[Object state change records]
[Start of Attachment]

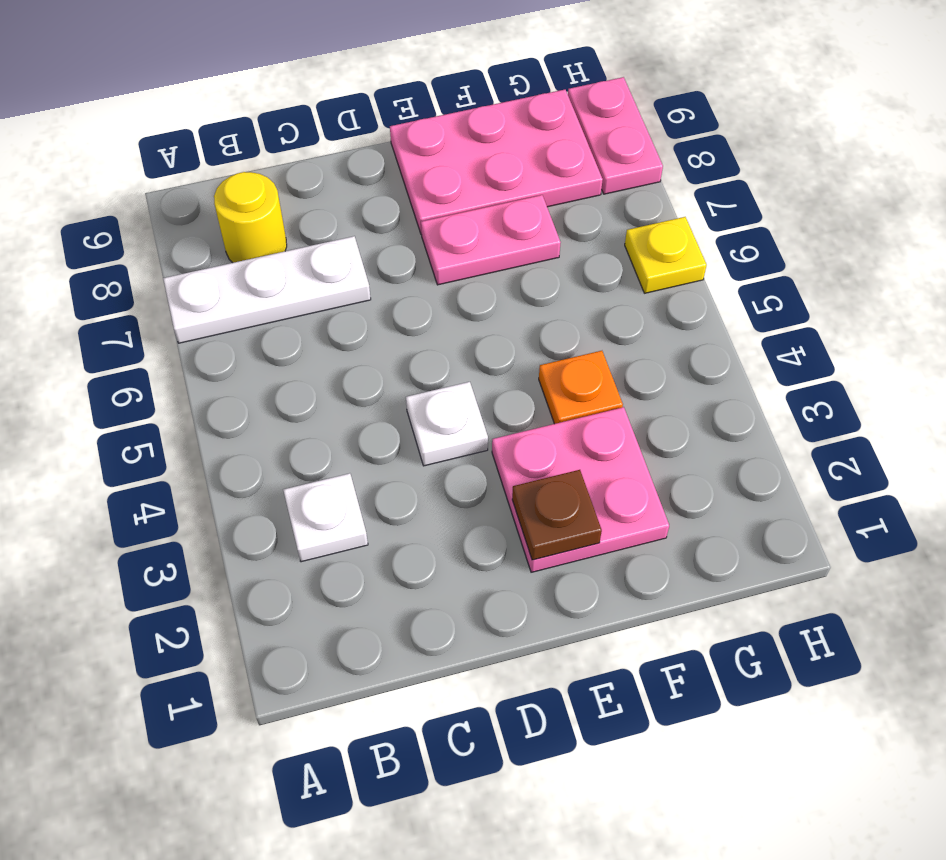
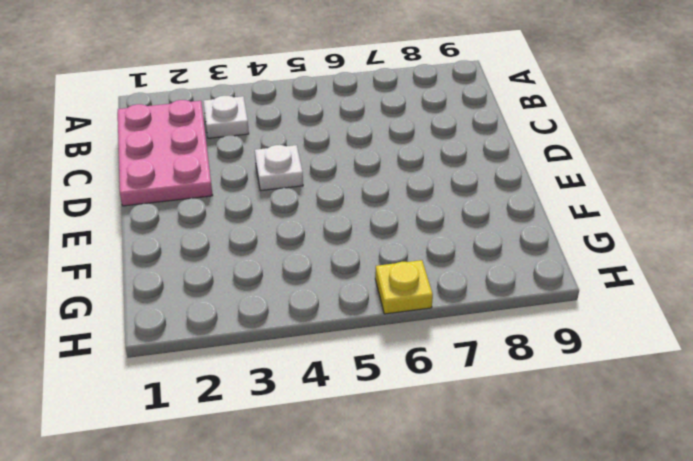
pink plate B1:D2 level 1 -> pink plate E8:G9 level 1
none -> white plate A7:C7 level 1
none -> yellow round brick B8 level 1

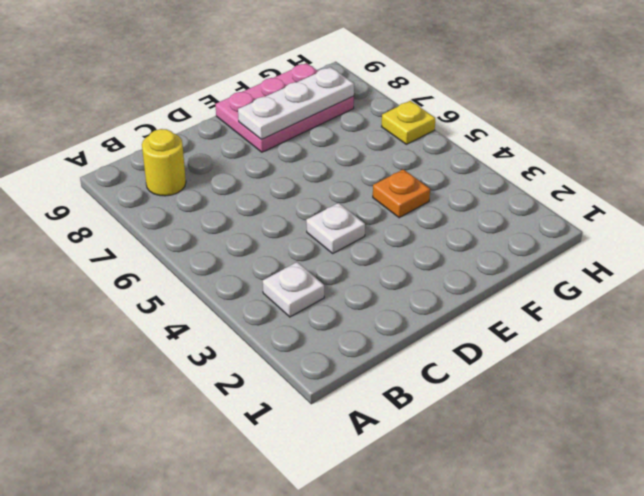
white plate E8:G8 level 2 -> white plate A7:C7 level 1
none -> pink plate E2:F3 level 1
none -> pink plate E7:F7 level 1

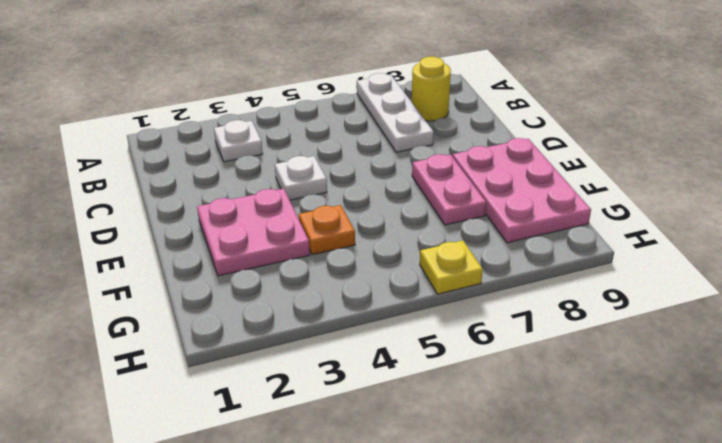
none -> pink plate H8:H9 level 1
none -> brown plate E2 level 2

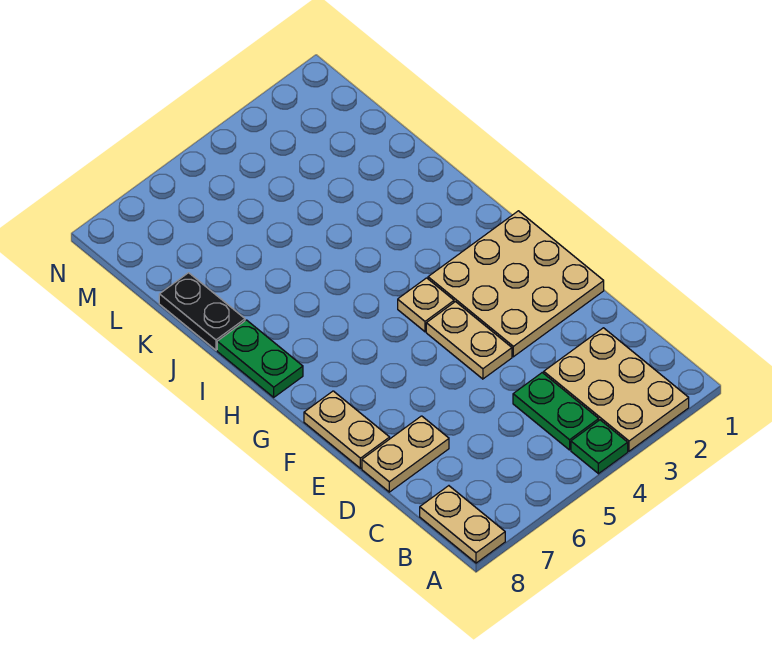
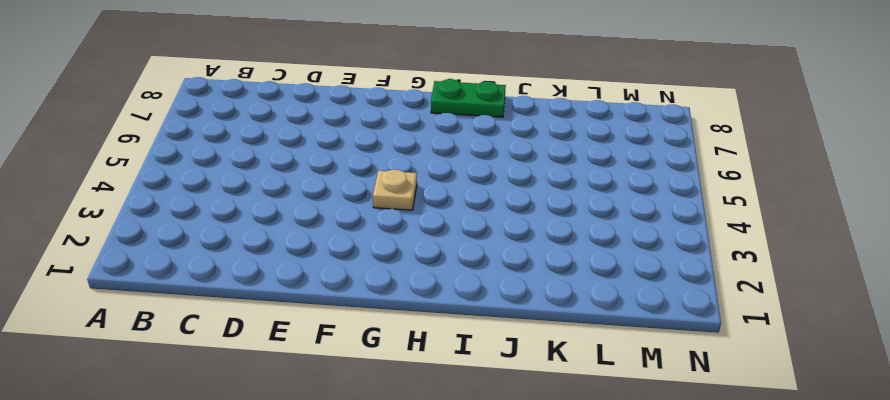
none -> tan plate A2:C3 level 1
none -> green plate A4 level 1

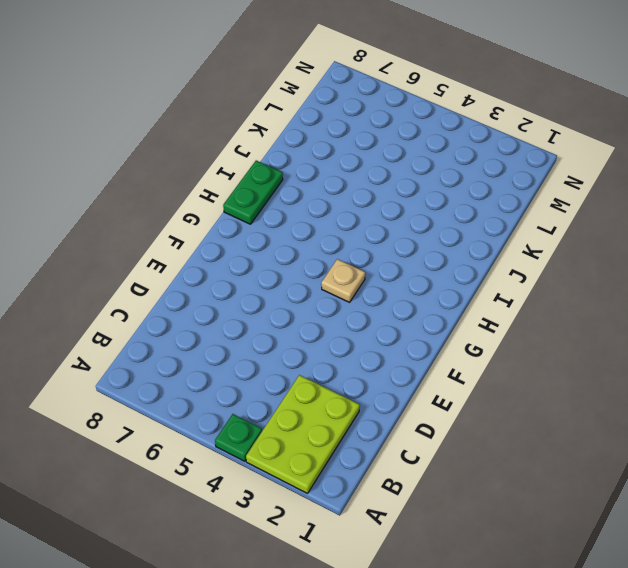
lime plate A2:C3 level 1 -> tan plate A2:C3 level 1
none -> tan plate A8:B8 level 1
none -> green plate B4:C4 level 1

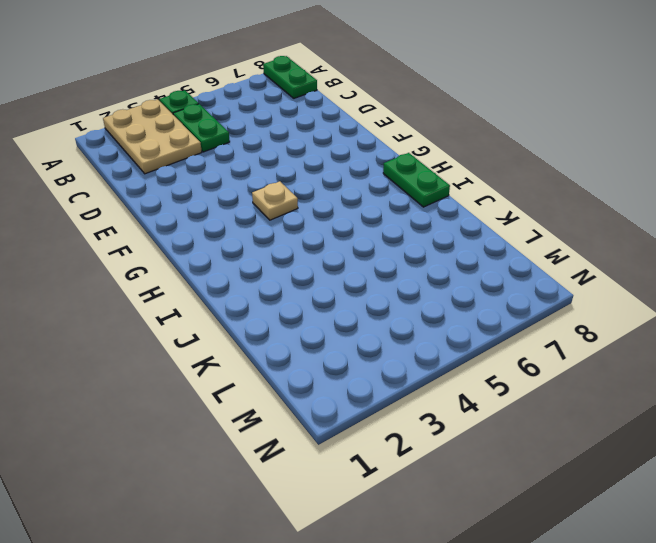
green plate A8:B8 level 1 -> tan plate A8:B8 level 1
none -> tan plate D7:D8 level 1
none -> tan plate E1:G3 level 1

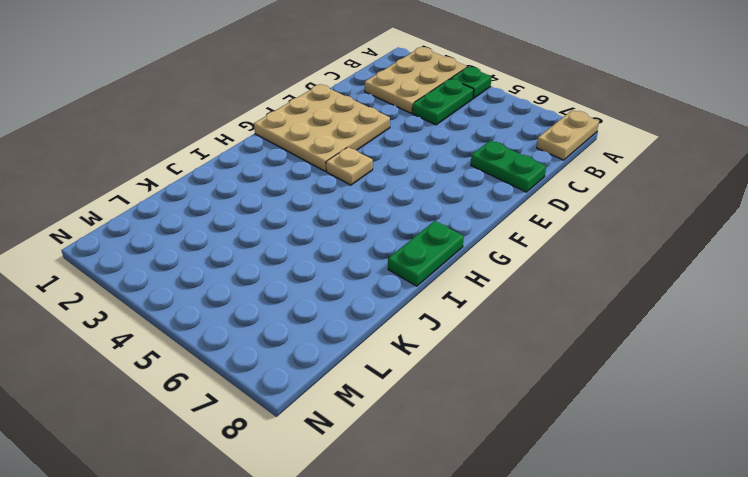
green plate D7:D8 level 1 -> tan plate D7:D8 level 1
none -> tan plate E4:F4 level 1
none -> tan plate E8:F8 level 1

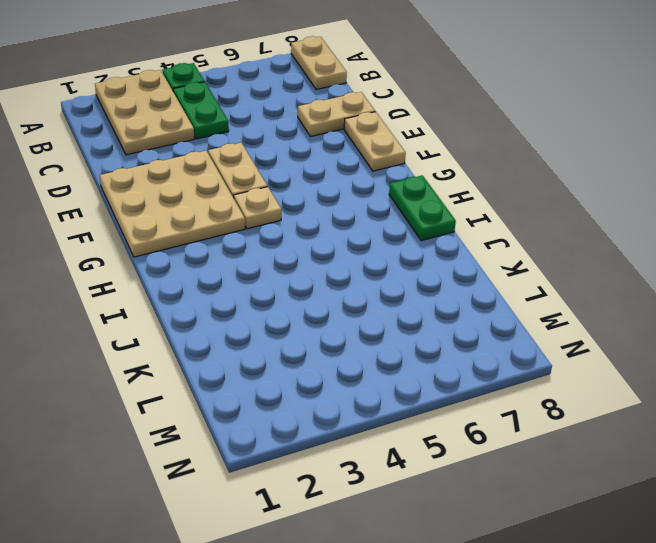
none -> black plate J8:K8 level 1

[End of Attachment]

● WORK ORDER
Set down only the lines from the one with "lime plate A2:C3" through the end of the entries, exactly as they appear, leaving out each picture.

● TASK ANSWER
lime plate A2:C3 level 1 -> tan plate A2:C3 level 1
none -> tan plate A8:B8 level 1
none -> green plate B4:C4 level 1

green plate A8:B8 level 1 -> tan plate A8:B8 level 1
none -> tan plate D7:D8 level 1
none -> tan plate E1:G3 level 1

green plate D7:D8 level 1 -> tan plate D7:D8 level 1
none -> tan plate E4:F4 level 1
none -> tan plate E8:F8 level 1

none -> black plate J8:K8 level 1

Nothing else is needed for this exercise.